>>

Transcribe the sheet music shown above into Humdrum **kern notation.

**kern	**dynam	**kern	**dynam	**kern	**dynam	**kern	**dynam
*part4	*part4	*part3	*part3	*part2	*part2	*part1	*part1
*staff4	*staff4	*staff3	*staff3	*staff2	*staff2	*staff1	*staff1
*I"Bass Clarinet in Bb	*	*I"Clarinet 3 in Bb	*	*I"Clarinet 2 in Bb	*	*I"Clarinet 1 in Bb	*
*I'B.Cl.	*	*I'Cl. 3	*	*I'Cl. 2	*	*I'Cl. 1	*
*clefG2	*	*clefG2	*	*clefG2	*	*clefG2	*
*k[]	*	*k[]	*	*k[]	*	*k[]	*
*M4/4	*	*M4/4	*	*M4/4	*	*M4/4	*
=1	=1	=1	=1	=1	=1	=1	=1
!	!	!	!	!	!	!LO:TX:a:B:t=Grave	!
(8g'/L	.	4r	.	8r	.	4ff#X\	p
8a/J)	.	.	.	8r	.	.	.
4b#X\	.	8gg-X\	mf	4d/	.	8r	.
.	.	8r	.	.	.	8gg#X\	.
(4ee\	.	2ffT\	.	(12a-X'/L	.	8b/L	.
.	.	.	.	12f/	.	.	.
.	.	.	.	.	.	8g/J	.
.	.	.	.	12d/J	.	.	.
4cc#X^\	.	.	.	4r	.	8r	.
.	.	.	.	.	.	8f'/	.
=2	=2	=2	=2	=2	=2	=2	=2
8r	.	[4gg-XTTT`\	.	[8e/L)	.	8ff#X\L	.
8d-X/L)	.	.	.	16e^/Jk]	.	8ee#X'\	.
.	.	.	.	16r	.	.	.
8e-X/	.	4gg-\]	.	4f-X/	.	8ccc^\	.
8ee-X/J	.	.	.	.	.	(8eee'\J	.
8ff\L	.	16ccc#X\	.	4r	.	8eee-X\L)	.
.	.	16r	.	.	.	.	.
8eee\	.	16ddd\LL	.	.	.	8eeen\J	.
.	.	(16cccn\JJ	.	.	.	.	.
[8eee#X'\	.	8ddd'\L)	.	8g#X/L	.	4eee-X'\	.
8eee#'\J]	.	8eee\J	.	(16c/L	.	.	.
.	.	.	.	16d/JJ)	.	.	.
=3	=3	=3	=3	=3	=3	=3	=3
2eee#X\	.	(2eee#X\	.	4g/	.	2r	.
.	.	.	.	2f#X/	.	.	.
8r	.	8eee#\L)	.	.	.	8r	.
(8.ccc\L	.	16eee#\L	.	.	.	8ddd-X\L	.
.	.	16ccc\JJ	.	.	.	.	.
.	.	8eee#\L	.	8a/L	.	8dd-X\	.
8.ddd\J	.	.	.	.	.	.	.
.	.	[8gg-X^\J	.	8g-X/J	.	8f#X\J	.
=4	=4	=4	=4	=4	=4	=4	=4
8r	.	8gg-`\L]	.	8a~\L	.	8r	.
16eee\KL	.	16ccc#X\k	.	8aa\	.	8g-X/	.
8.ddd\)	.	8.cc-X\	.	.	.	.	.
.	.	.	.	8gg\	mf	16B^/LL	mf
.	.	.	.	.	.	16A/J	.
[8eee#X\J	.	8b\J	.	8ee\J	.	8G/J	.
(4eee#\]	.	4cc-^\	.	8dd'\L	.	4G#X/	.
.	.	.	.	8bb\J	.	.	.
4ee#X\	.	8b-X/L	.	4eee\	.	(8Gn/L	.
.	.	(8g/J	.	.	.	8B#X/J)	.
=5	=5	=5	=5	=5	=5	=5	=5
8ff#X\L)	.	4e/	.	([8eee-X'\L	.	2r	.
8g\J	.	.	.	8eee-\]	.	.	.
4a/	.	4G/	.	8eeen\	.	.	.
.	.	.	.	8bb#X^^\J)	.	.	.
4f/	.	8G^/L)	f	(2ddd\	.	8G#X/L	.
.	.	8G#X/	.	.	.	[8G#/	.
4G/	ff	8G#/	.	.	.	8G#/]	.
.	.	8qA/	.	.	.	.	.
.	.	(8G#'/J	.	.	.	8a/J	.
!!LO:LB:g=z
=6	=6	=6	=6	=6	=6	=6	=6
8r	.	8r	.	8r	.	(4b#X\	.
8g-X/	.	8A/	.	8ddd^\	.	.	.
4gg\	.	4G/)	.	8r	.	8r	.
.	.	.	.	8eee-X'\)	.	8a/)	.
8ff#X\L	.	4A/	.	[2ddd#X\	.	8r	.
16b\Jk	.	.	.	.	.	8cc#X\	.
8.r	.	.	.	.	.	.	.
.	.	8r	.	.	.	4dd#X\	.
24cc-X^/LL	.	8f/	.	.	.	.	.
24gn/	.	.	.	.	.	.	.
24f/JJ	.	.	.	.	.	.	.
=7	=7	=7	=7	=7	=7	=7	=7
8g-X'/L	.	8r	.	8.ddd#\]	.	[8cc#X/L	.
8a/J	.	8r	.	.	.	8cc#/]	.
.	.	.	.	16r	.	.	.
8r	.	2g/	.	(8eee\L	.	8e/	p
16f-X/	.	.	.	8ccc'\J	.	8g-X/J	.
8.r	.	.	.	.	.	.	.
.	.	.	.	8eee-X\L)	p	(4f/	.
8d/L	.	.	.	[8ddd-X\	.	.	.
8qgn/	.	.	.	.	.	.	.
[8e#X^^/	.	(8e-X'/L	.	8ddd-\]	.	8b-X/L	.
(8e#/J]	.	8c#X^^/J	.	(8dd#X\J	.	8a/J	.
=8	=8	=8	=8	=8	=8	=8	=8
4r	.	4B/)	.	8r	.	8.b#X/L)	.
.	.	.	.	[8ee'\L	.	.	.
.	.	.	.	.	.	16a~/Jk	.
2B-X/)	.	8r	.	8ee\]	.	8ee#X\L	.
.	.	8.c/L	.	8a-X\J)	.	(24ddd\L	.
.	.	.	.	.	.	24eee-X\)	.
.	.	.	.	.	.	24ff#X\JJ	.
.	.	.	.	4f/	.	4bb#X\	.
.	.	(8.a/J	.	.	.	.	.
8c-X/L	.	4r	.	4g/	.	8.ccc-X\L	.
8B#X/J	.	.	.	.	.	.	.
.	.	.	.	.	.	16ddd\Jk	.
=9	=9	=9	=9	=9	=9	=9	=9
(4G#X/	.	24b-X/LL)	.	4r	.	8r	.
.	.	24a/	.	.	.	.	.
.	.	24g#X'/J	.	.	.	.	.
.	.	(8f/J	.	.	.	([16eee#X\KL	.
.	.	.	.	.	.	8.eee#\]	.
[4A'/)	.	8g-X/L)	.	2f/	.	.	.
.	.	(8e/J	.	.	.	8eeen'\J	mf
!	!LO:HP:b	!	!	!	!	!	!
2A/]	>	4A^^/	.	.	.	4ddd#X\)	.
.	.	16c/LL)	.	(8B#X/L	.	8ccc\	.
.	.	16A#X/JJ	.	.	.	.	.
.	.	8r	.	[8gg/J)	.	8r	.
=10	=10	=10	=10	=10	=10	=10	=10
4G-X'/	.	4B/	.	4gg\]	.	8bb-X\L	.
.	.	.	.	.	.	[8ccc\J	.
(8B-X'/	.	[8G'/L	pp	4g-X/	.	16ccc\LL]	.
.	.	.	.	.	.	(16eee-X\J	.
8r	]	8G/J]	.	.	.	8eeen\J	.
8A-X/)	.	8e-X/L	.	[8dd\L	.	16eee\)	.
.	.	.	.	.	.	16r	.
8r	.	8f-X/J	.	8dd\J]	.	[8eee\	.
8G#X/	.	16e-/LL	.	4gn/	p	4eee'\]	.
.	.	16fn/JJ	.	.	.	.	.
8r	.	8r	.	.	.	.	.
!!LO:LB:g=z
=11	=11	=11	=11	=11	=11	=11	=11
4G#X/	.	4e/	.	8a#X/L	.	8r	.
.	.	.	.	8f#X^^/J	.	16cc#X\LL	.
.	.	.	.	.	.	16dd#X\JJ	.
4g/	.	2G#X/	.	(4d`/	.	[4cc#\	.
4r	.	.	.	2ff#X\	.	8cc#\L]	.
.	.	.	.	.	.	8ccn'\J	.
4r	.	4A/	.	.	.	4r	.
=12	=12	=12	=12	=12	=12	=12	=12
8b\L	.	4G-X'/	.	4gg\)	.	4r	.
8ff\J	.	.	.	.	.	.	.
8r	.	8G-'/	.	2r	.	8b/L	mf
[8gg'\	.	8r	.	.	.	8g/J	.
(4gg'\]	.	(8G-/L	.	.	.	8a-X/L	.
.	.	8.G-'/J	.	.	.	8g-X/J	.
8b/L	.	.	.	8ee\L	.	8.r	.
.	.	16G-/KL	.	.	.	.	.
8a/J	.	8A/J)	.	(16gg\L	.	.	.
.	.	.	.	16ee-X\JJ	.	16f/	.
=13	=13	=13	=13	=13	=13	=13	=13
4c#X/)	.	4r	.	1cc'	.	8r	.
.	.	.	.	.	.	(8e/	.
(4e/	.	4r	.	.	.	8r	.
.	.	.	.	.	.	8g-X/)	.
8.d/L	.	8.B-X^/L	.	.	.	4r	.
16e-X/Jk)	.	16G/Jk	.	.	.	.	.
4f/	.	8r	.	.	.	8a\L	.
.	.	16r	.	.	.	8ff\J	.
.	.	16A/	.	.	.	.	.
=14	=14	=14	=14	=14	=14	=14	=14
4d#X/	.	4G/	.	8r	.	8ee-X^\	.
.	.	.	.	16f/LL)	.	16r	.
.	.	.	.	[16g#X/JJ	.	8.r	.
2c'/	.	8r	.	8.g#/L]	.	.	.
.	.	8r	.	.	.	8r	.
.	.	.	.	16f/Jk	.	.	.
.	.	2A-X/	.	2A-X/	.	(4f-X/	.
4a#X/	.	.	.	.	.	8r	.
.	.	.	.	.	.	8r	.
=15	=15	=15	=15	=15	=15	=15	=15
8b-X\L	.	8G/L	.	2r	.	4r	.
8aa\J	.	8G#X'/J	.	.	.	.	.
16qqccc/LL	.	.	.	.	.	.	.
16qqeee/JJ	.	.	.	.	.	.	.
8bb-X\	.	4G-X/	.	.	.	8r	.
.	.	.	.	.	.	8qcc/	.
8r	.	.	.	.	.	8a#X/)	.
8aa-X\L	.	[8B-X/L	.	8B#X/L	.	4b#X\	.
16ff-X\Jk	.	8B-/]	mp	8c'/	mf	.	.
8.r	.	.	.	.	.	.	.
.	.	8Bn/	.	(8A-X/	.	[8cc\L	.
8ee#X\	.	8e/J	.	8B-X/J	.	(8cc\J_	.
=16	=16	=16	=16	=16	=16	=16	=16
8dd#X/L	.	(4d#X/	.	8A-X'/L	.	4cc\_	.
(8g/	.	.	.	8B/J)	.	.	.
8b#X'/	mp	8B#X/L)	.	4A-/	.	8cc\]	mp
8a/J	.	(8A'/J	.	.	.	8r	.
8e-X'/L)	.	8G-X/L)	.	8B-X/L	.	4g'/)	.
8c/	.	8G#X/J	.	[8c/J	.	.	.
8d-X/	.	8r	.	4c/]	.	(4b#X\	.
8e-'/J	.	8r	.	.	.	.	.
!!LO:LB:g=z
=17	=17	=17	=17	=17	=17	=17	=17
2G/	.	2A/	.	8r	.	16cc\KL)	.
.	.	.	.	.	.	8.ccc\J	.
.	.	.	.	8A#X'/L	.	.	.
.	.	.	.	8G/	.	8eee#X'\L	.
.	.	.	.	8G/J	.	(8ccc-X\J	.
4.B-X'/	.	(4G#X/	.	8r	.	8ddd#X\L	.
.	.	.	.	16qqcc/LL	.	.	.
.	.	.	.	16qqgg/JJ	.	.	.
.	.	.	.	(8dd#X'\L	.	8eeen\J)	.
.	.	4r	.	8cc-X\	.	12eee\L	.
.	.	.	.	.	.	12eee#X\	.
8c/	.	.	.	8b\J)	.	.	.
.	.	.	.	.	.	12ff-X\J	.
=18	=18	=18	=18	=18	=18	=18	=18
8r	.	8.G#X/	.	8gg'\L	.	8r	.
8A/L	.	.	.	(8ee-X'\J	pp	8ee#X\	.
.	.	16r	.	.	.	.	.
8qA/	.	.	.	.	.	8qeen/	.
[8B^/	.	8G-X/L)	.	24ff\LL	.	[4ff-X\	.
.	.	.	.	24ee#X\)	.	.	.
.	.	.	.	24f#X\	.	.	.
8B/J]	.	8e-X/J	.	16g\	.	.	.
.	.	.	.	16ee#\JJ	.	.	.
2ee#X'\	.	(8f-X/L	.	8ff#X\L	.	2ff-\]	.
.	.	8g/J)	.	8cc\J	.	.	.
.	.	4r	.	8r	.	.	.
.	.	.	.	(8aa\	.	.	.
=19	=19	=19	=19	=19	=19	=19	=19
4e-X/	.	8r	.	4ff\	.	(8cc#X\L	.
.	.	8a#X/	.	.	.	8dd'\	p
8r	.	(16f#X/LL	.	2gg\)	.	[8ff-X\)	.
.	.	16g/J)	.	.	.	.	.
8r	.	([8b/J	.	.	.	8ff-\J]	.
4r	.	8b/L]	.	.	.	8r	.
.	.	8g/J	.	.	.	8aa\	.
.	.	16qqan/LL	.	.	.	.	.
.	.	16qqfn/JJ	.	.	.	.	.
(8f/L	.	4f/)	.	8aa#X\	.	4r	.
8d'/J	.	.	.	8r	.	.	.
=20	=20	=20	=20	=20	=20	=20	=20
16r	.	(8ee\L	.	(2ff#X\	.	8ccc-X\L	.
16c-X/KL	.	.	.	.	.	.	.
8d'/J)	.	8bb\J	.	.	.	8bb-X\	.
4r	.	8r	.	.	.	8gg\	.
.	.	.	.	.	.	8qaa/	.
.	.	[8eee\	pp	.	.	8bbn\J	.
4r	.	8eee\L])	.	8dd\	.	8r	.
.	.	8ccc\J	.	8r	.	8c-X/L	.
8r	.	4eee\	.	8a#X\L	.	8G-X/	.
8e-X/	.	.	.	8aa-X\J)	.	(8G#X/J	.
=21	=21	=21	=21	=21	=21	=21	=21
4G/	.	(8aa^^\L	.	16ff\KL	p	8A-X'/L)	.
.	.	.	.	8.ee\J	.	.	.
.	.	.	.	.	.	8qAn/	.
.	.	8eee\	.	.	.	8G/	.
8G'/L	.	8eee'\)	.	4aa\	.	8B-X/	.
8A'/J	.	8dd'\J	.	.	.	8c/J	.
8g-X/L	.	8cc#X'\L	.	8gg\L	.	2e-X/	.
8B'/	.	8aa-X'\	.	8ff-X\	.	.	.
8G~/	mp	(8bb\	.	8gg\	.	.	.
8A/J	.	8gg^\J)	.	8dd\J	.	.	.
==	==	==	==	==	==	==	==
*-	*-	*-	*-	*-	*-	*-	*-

<<

WRITTEN TASK ▸ State how many of the lines above contain the string "kern". Reply with the number alone.

FINISHED TASK ▸ 2